→ **What the exercise asks**: All lines below containing the string "green" are to be copied.
= = = = =
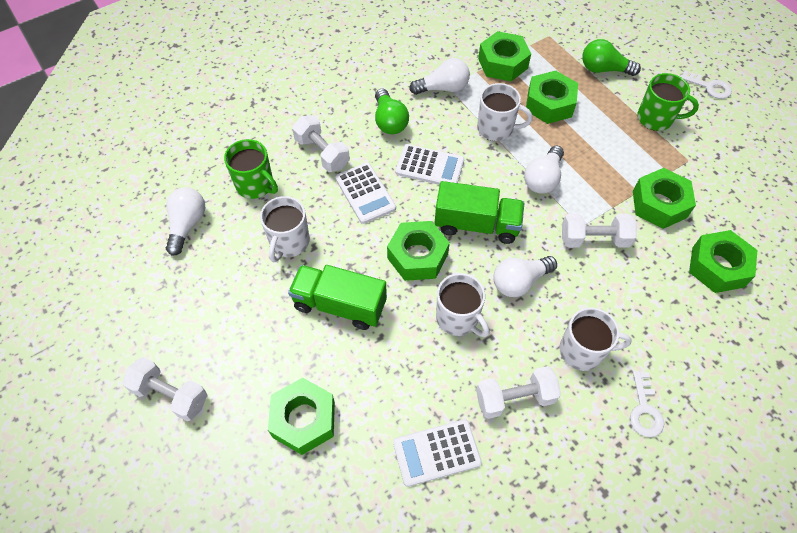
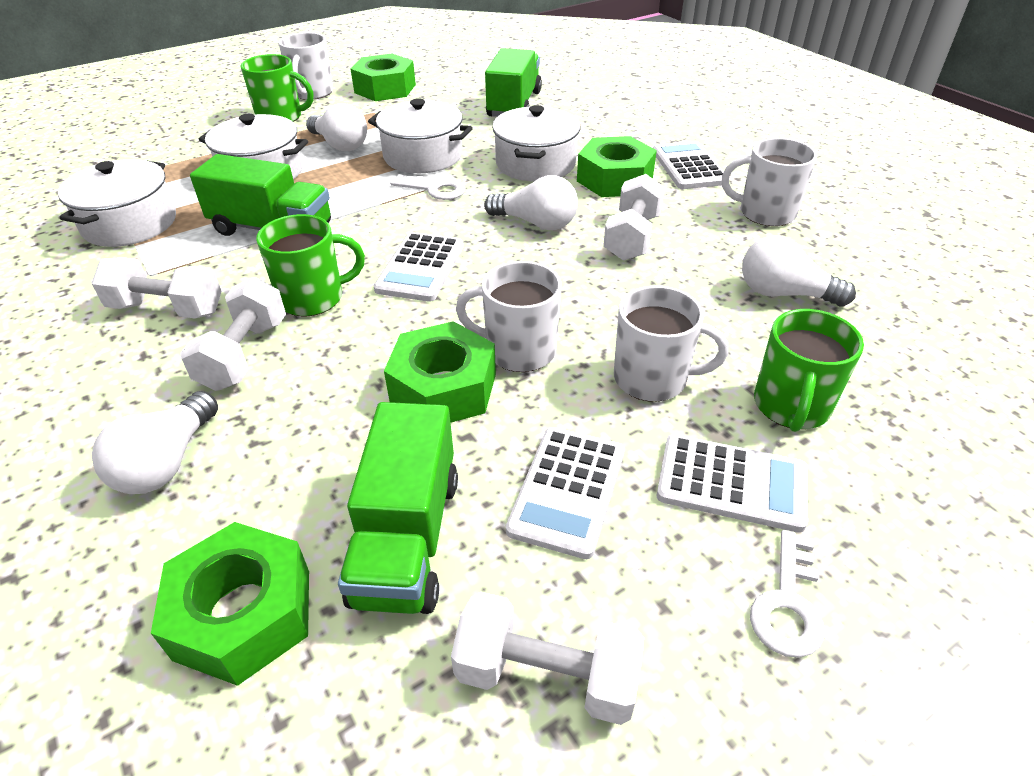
green light bulb: 2 -> 0
green mug: 2 -> 3
green nut: 6 -> 4
green truck: 2 -> 3
white calculator: 3 -> 4
white pot: 0 -> 4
= = = = =
→ **Task response**:
green light bulb: 2 -> 0
green mug: 2 -> 3
green nut: 6 -> 4
green truck: 2 -> 3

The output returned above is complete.